§ **Exercise**:
Will you write out the data exactly, excluding every picture?

§ **Listed entries**:
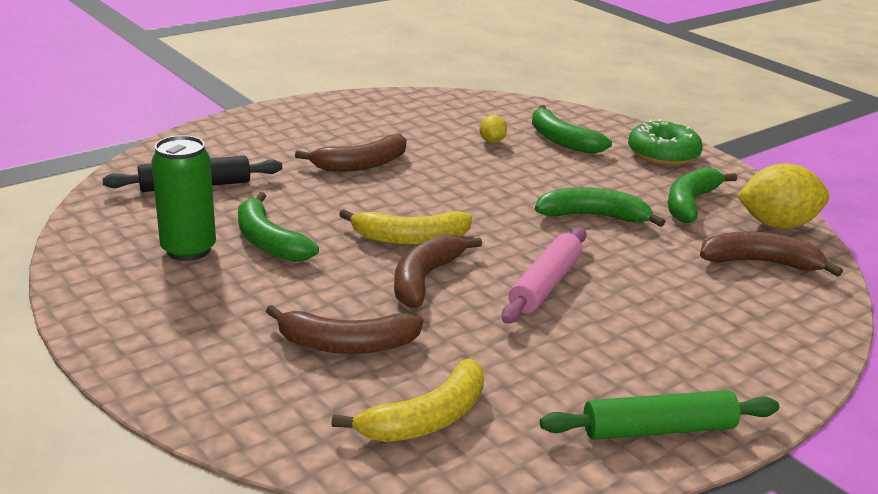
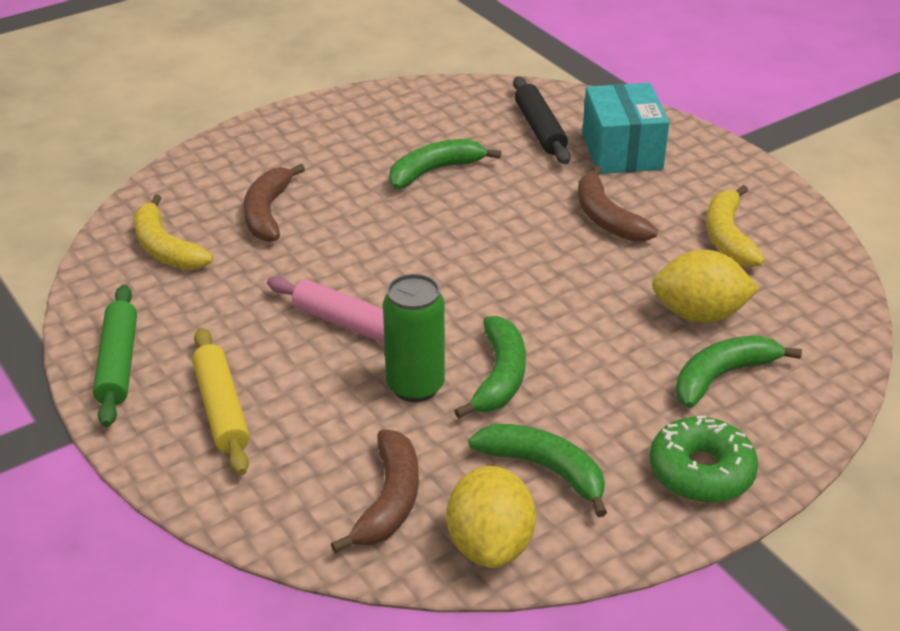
camera: 95 degrees right, 10 degrees up
(188, 250) = (419, 135): green can -> green can (415, 386)
(249, 152) = (622, 151): none -> turquoise box
(410, 239) = (441, 246): yellow banana -> yellow banana (728, 237)
(424, 279) = (365, 253): brown banana -> none
(492, 141) = (699, 314): yellow lemon -> yellow lemon, size x2.05
(697, 351) = (222, 409): none -> yellow rolling pin

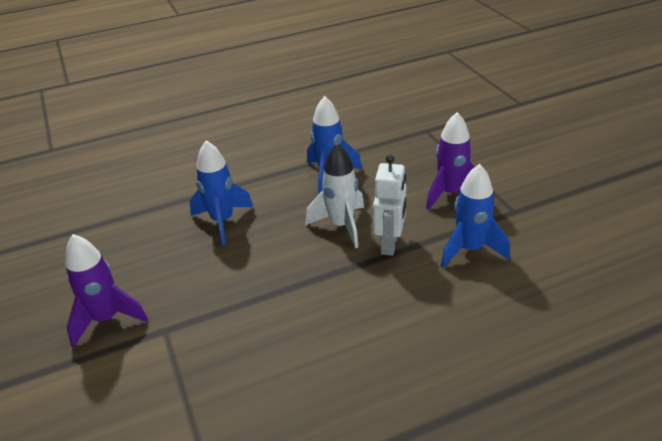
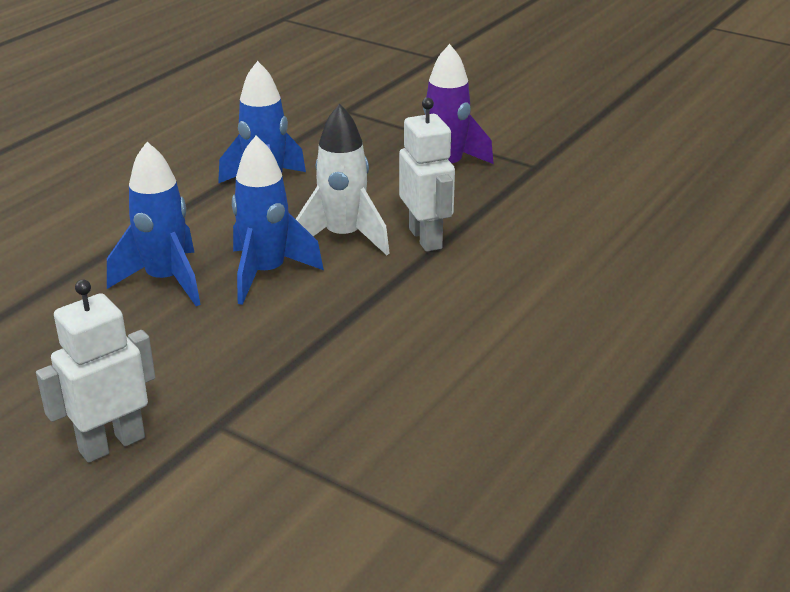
camera: 35 degrees left, 5 degrees down
(107, 319) = (111, 444): purple rocket -> white robot
(470, 249) = (524, 216): blue rocket -> blue rocket (266, 274)

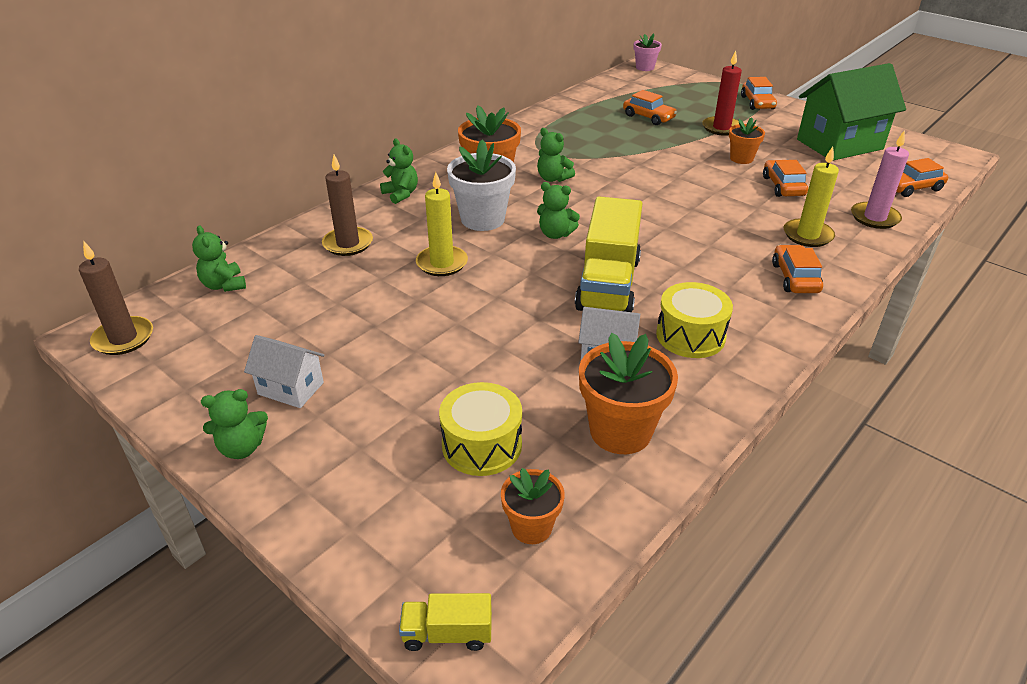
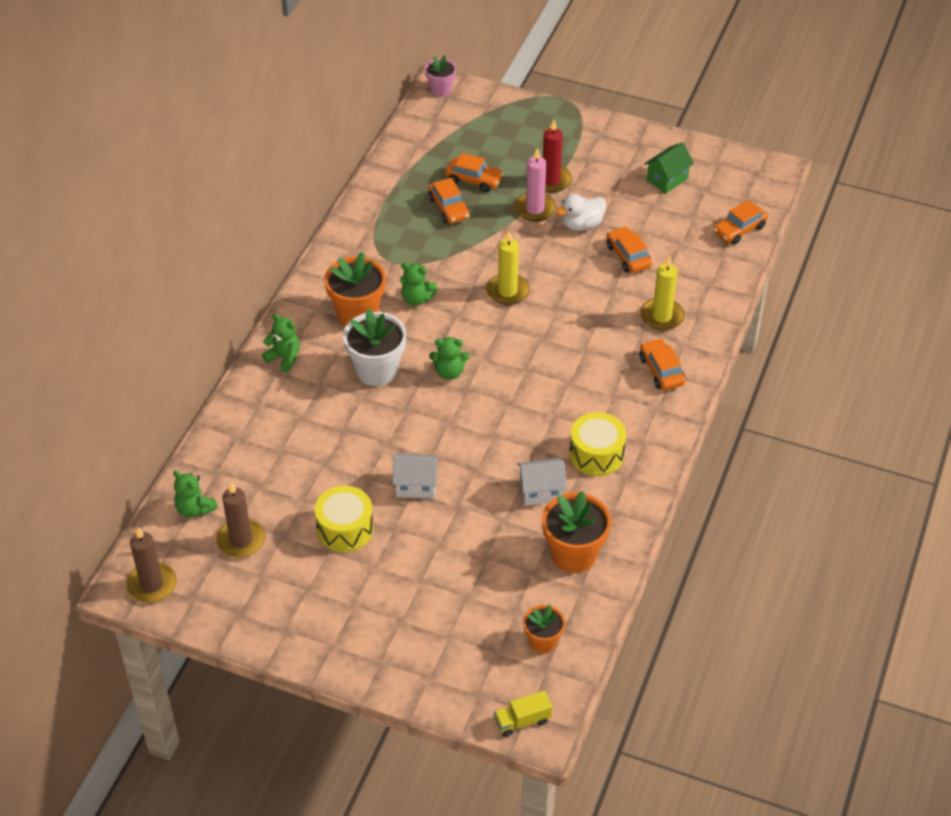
camera: 20 degrees left, 10 degrees up
(242, 448) = (316, 646): green teddy bear -> none
(291, 388) = (319, 589): white house -> white house (416, 485)
(348, 244) = (272, 433): brown candle -> brown candle (241, 540)
(442, 263) = (367, 433): yellow candle -> yellow candle (507, 291)
(482, 445) = (483, 593): yellow drum -> yellow drum (345, 529)
(608, 284) = (515, 418): yellow truck -> none
(741, 158) = (581, 225): orange flower pot -> white duck
(757, 103) = (575, 128): orange car -> orange car (449, 208)
(839, 144) = (667, 180): green house -> green house, size x0.51
(874, 218) = (713, 279): pink candle -> pink candle (535, 209)

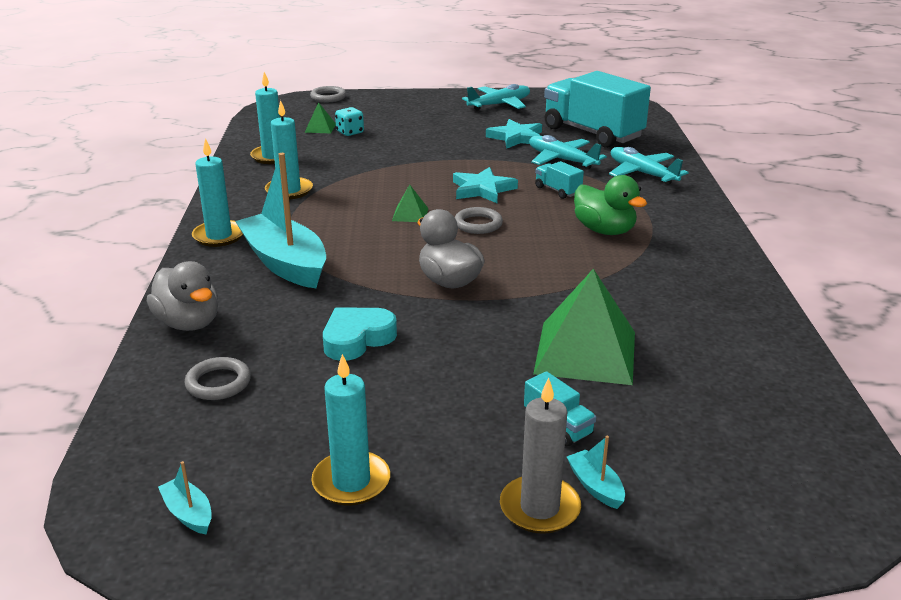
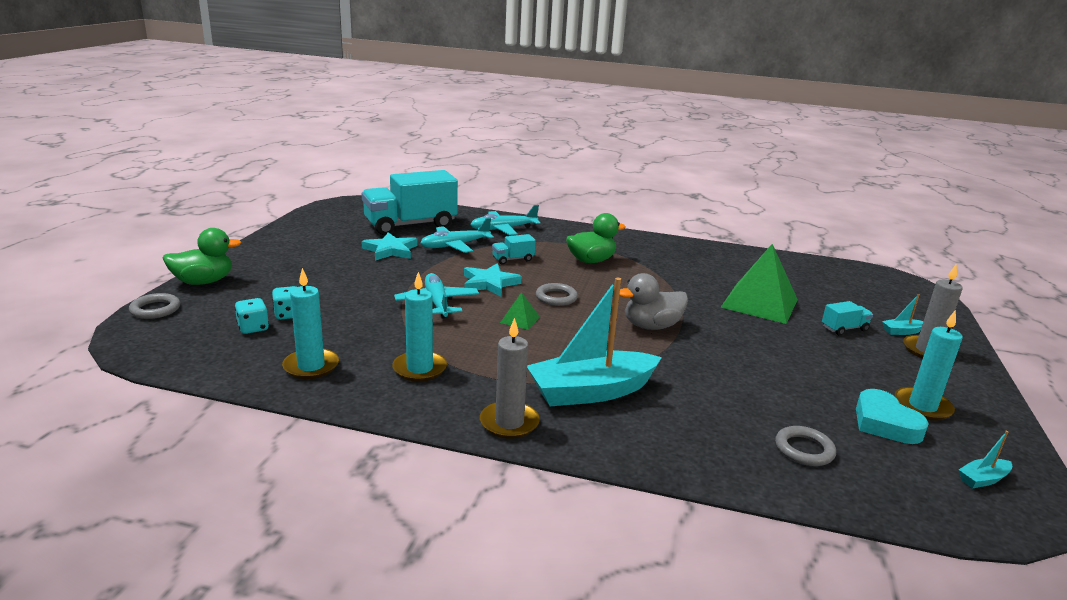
camera: 75 degrees left, 5 degrees down
(188, 323) = (698, 458): grey duck -> none
(219, 236) = (509, 422): turquoise candle -> grey candle
(320, 128) = (253, 328): green pyramid -> turquoise dice
(357, 339) = (736, 377): turquoise heart -> turquoise heart (884, 423)
(384, 97) = (203, 282): none -> green duck
(499, 105) = (302, 240): turquoise plane -> turquoise plane (437, 303)

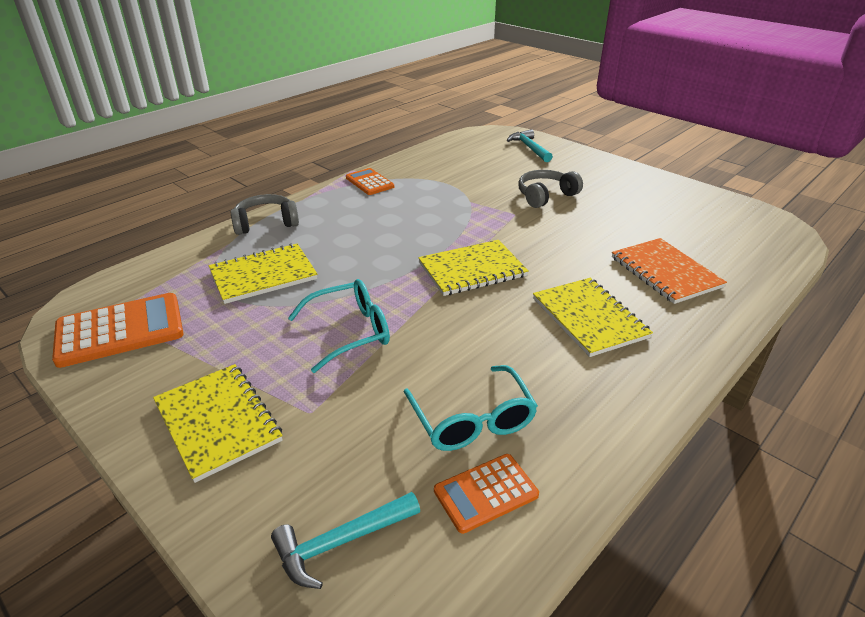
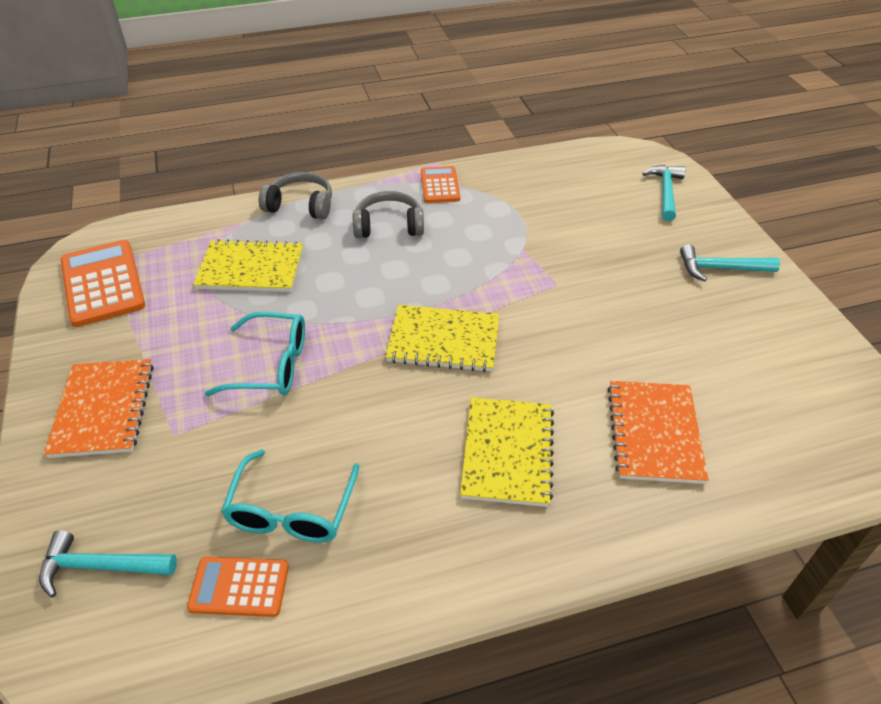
camera: 30 degrees right, 10 degrees up
(120, 330) = (102, 284): orange calculator -> orange calculator turned 120 degrees counterclockwise
(217, 422) = (103, 409): yellow notebook -> orange notebook
(545, 196) = (616, 271): grey headphones -> grey headphones (389, 226)
(605, 177) = (720, 268): none -> turquoise hammer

§ **Written answer**:
camera: 95 degrees right, 10 degrees up
(188, 250) = (419, 135): green can -> green can (415, 386)
(249, 152) = (622, 151): none -> turquoise box
(410, 239) = (441, 246): yellow banana -> yellow banana (728, 237)
(424, 279) = (365, 253): brown banana -> none
(492, 141) = (699, 314): yellow lemon -> yellow lemon, size x2.05
(697, 351) = (222, 409): none -> yellow rolling pin

camera: 35 degrees left, 5 degrees down
(107, 319) = (111, 444): purple rocket -> white robot
(470, 249) = (524, 216): blue rocket -> blue rocket (266, 274)

camera: 20 degrees left, 10 degrees up
(242, 448) = (316, 646): green teddy bear -> none
(291, 388) = (319, 589): white house -> white house (416, 485)
(348, 244) = (272, 433): brown candle -> brown candle (241, 540)
(442, 263) = (367, 433): yellow candle -> yellow candle (507, 291)
(482, 445) = (483, 593): yellow drum -> yellow drum (345, 529)
(608, 284) = (515, 418): yellow truck -> none
(741, 158) = (581, 225): orange flower pot -> white duck
(757, 103) = (575, 128): orange car -> orange car (449, 208)
(839, 144) = (667, 180): green house -> green house, size x0.51
(874, 218) = (713, 279): pink candle -> pink candle (535, 209)

camera: 75 degrees left, 5 degrees down
(188, 323) = (698, 458): grey duck -> none
(219, 236) = (509, 422): turquoise candle -> grey candle
(320, 128) = (253, 328): green pyramid -> turquoise dice
(357, 339) = (736, 377): turquoise heart -> turquoise heart (884, 423)
(384, 97) = (203, 282): none -> green duck
(499, 105) = (302, 240): turquoise plane -> turquoise plane (437, 303)

camera: 30 degrees right, 10 degrees up
(120, 330) = (102, 284): orange calculator -> orange calculator turned 120 degrees counterclockwise
(217, 422) = (103, 409): yellow notebook -> orange notebook
(545, 196) = (616, 271): grey headphones -> grey headphones (389, 226)
(605, 177) = (720, 268): none -> turquoise hammer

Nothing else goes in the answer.